ACTION ITEM: Look through the material below. Return exactly the lines from the one with "pink plate A4:B7" through the one with "cyan round brick J3", both included.

SOURCE INFORMATION:
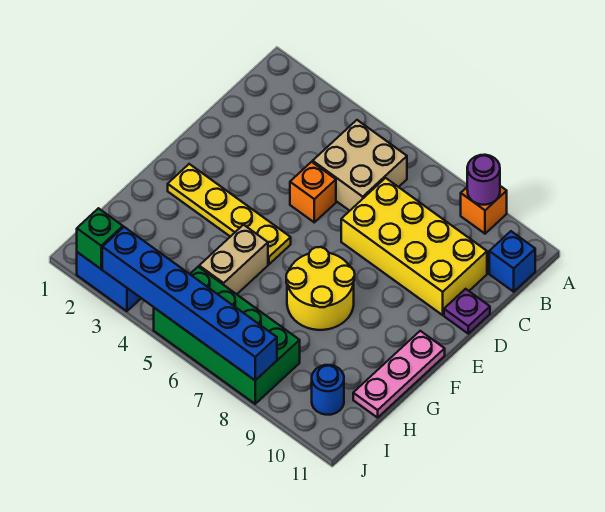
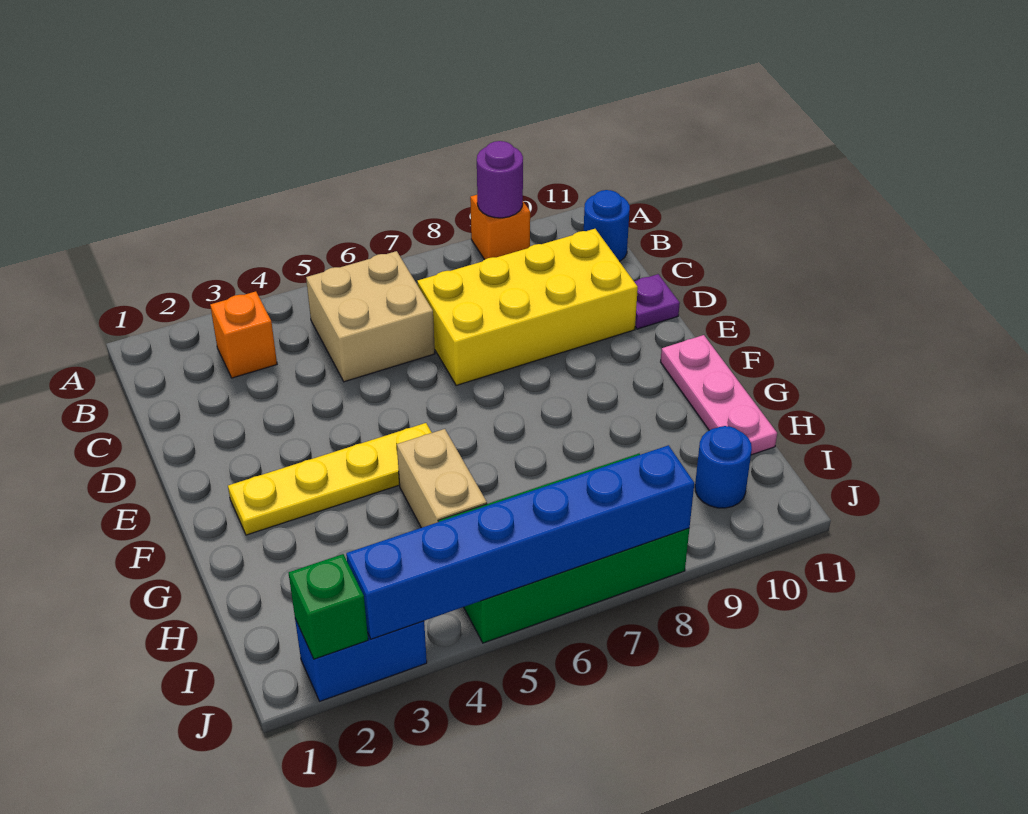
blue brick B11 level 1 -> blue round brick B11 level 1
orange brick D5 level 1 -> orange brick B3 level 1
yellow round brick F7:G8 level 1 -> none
==
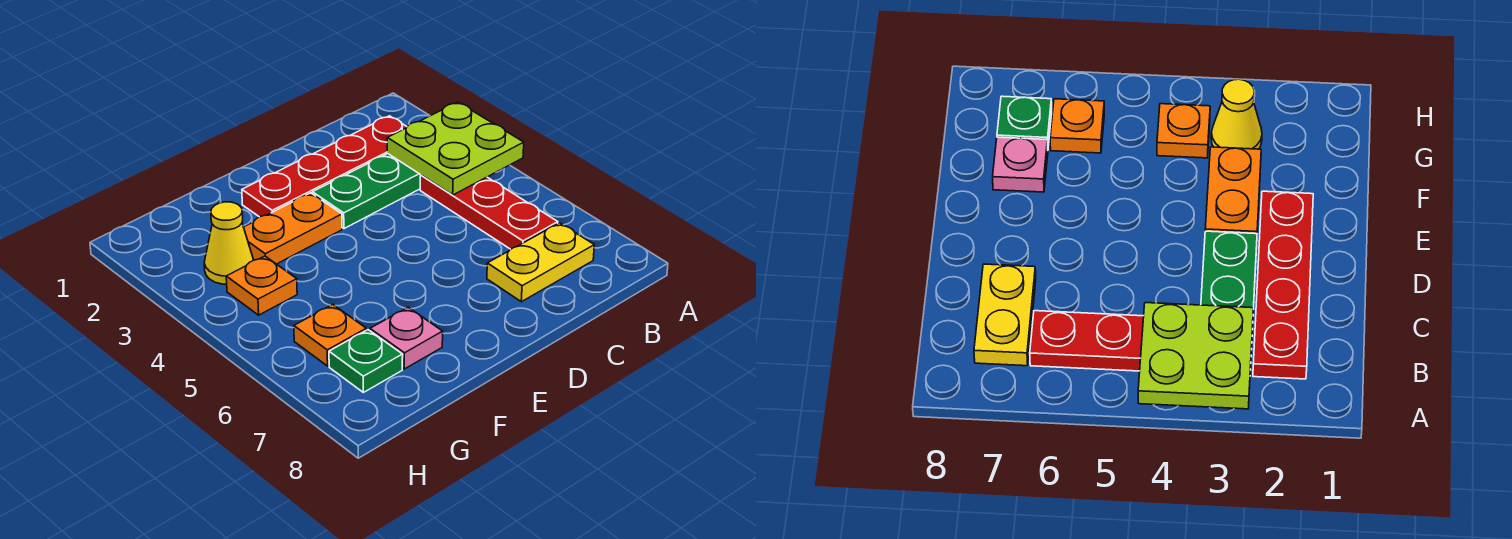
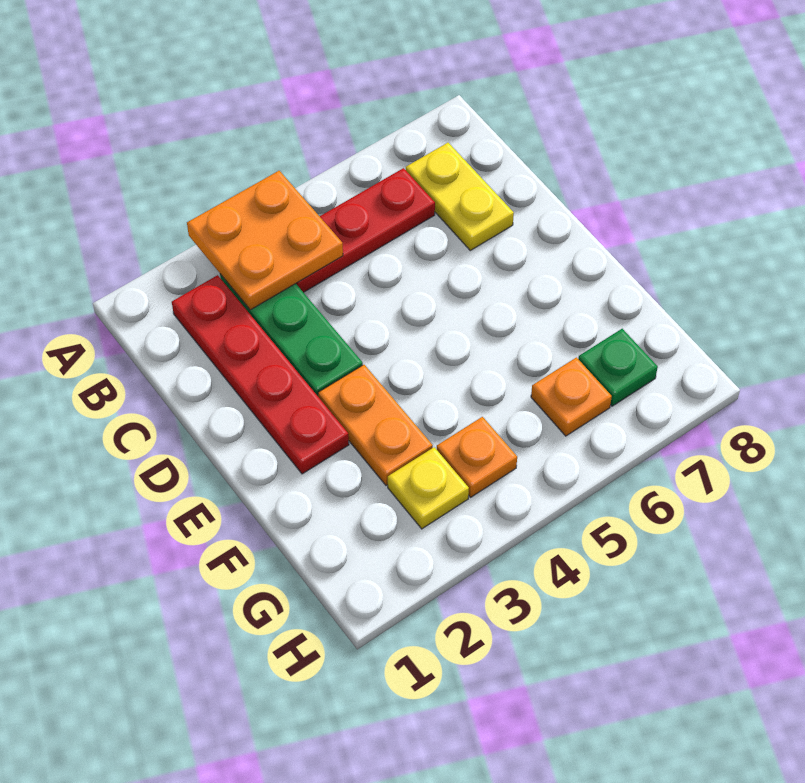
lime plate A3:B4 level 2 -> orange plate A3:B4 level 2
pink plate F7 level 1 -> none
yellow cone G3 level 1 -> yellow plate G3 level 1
* * *
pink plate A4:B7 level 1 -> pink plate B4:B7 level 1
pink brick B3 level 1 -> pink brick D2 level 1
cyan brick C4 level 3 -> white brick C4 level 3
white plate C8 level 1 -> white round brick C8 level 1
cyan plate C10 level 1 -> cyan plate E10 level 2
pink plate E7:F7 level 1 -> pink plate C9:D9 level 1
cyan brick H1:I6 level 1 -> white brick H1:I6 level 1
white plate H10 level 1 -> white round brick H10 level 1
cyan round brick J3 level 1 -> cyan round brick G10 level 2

THE COMPLETED TASK:
pink plate A4:B7 level 1 -> pink plate B4:B7 level 1
pink brick B3 level 1 -> pink brick D2 level 1
cyan brick C4 level 3 -> white brick C4 level 3
white plate C8 level 1 -> white round brick C8 level 1
cyan plate C10 level 1 -> cyan plate E10 level 2
pink plate E7:F7 level 1 -> pink plate C9:D9 level 1
cyan brick H1:I6 level 1 -> white brick H1:I6 level 1
white plate H10 level 1 -> white round brick H10 level 1
cyan round brick J3 level 1 -> cyan round brick G10 level 2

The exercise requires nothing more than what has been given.